[Version comparison data]
= = =

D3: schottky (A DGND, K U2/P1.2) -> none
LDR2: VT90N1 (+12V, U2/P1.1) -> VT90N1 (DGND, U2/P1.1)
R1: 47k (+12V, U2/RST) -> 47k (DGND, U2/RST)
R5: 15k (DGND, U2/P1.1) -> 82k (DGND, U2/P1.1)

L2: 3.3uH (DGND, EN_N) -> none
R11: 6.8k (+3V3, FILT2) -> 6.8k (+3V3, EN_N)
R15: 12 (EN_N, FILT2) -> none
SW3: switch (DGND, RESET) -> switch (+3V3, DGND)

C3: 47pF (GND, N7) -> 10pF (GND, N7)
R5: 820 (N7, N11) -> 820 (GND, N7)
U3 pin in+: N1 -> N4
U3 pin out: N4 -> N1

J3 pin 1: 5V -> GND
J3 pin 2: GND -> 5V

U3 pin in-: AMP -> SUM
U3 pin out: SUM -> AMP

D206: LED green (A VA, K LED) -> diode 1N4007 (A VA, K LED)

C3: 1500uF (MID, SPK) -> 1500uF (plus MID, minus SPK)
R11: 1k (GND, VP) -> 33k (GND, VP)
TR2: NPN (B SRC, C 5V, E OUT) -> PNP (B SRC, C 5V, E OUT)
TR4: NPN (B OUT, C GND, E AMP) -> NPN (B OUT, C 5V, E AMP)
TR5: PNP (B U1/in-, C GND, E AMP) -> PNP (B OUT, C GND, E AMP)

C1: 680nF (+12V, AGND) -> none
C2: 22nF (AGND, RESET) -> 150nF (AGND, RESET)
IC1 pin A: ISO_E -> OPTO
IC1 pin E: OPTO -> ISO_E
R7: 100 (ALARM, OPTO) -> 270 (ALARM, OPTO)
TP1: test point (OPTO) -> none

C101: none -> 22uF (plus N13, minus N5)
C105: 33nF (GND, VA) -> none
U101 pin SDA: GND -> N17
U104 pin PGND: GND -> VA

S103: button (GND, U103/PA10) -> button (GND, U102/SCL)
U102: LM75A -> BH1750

= = =

[PROBLEM]: The word "none" appears on some lines of the data above; count those lines and give only the total.

[ANSWER SECTION]: 7